> **Exercise brief**:
Would you write out every entry exactly, but without the pictures?

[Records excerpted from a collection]
##########
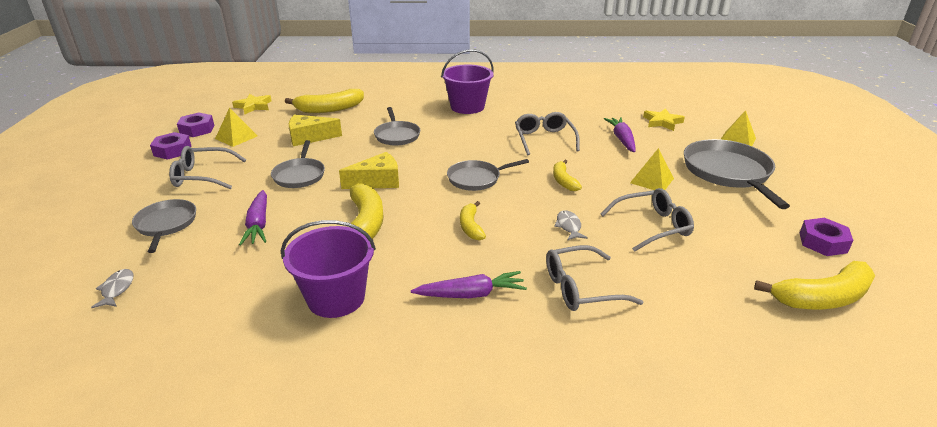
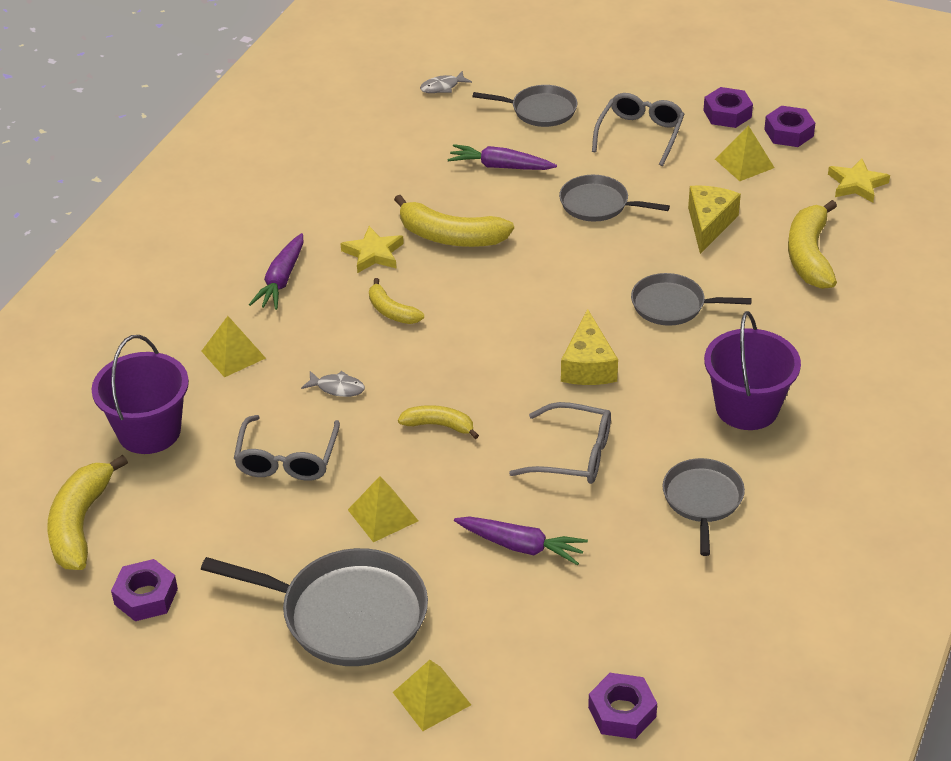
camera: 115 degrees right, 10 degrees up
(117, 289) = (442, 87): grey fish -> grey fish turned 135 degrees clockwise
(336, 298) = (339, 200): purple bucket -> purple bucket (149, 431)
(377, 181) = (542, 262): yellow cheese -> yellow cheese (588, 365)
(470, 227) = (391, 311): yellow banana -> yellow banana turned 150 degrees counterclockwise
(476, 179) = (496, 347): grey pan -> grey pan (702, 500)
(581, 288) = (233, 354): grey glasses -> yellow pyramid
(662, 122) = (554, 636): yellow star -> yellow star (373, 254)
(679, 103) = (622, 712): none -> purple nut

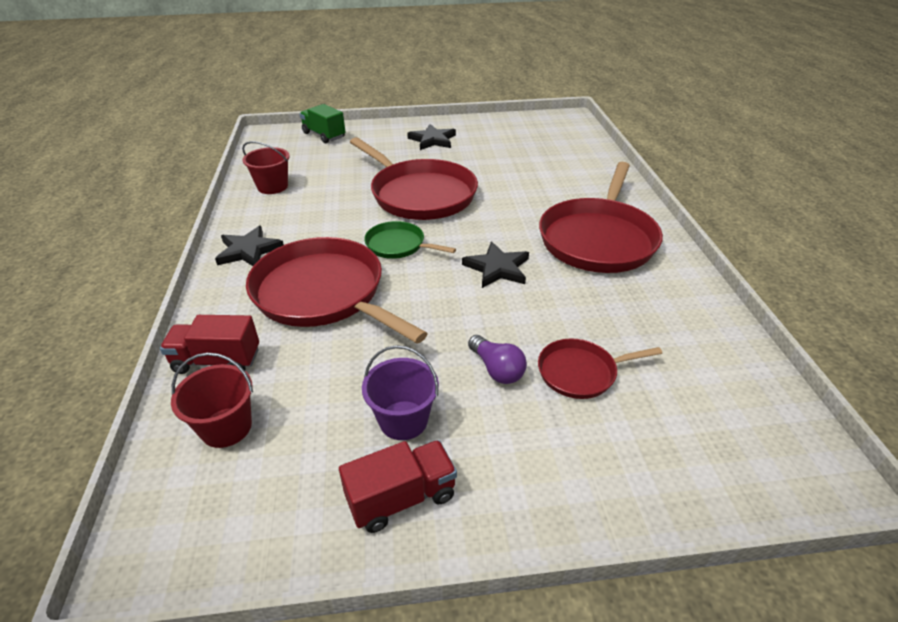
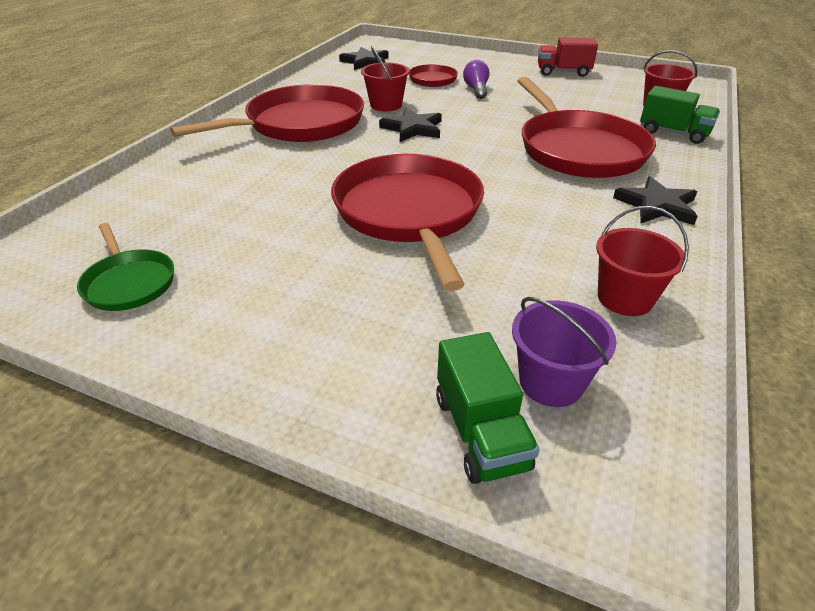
camera: 150 degrees left, 0 degrees up
(217, 361) = (673, 133): red truck -> green truck
(398, 245) = (484, 166): green pan -> green pan (129, 282)
(403, 420) = (548, 88): purple bucket -> purple bucket (551, 382)
(432, 140) = (276, 314): black star -> black star (365, 62)
(563, 294) = (386, 105): none -> red bucket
##########
> **Task output**:
camera: 115 degrees right, 10 degrees up
(117, 289) = (442, 87): grey fish -> grey fish turned 135 degrees clockwise
(336, 298) = (339, 200): purple bucket -> purple bucket (149, 431)
(377, 181) = (542, 262): yellow cheese -> yellow cheese (588, 365)
(470, 227) = (391, 311): yellow banana -> yellow banana turned 150 degrees counterclockwise
(476, 179) = (496, 347): grey pan -> grey pan (702, 500)
(581, 288) = (233, 354): grey glasses -> yellow pyramid
(662, 122) = (554, 636): yellow star -> yellow star (373, 254)
(679, 103) = (622, 712): none -> purple nut

camera: 150 degrees left, 0 degrees up
(217, 361) = (673, 133): red truck -> green truck
(398, 245) = (484, 166): green pan -> green pan (129, 282)
(403, 420) = (548, 88): purple bucket -> purple bucket (551, 382)
(432, 140) = (276, 314): black star -> black star (365, 62)
(563, 294) = (386, 105): none -> red bucket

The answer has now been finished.